§ **Work required**: Please repeat every entry exactly as written, but skip the pictures.

[Records from a dataset]

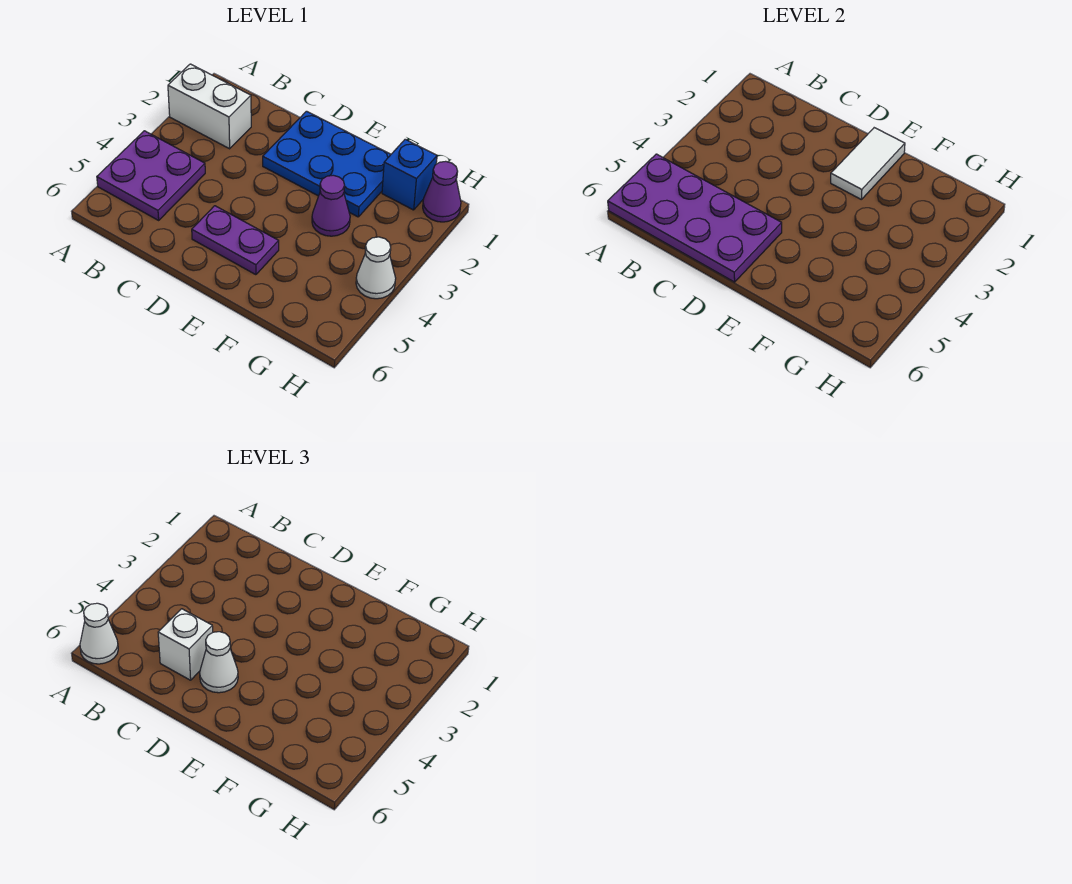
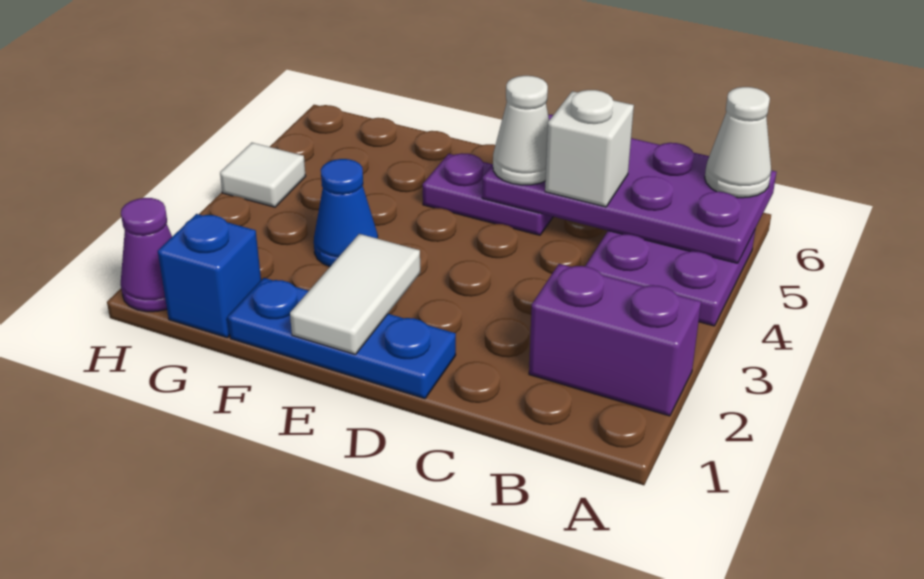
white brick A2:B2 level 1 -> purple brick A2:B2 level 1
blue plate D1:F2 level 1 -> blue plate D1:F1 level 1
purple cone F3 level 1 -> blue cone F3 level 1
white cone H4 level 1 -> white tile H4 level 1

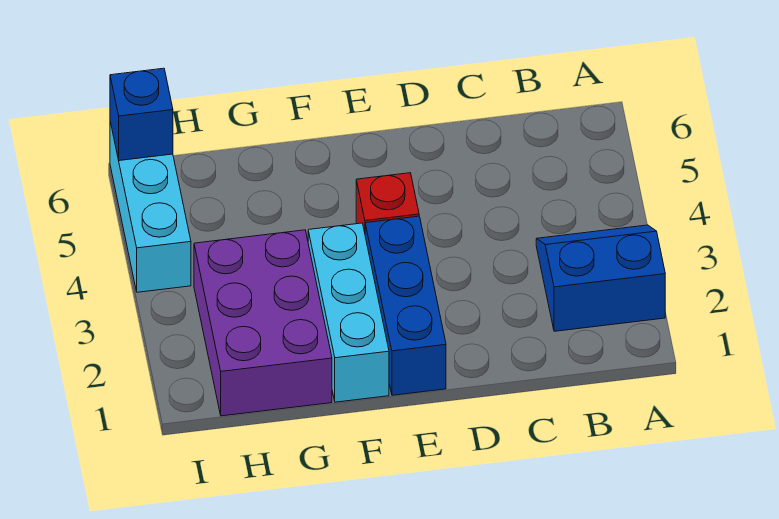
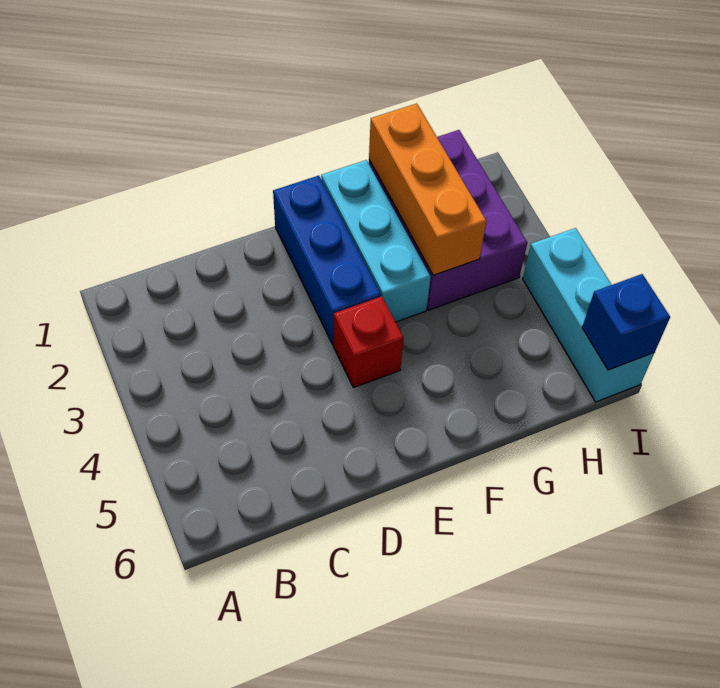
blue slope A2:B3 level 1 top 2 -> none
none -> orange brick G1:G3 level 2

§ **Task solution**:
white brick A2:B2 level 1 -> purple brick A2:B2 level 1
blue plate D1:F2 level 1 -> blue plate D1:F1 level 1
purple cone F3 level 1 -> blue cone F3 level 1
white cone H4 level 1 -> white tile H4 level 1

blue slope A2:B3 level 1 top 2 -> none
none -> orange brick G1:G3 level 2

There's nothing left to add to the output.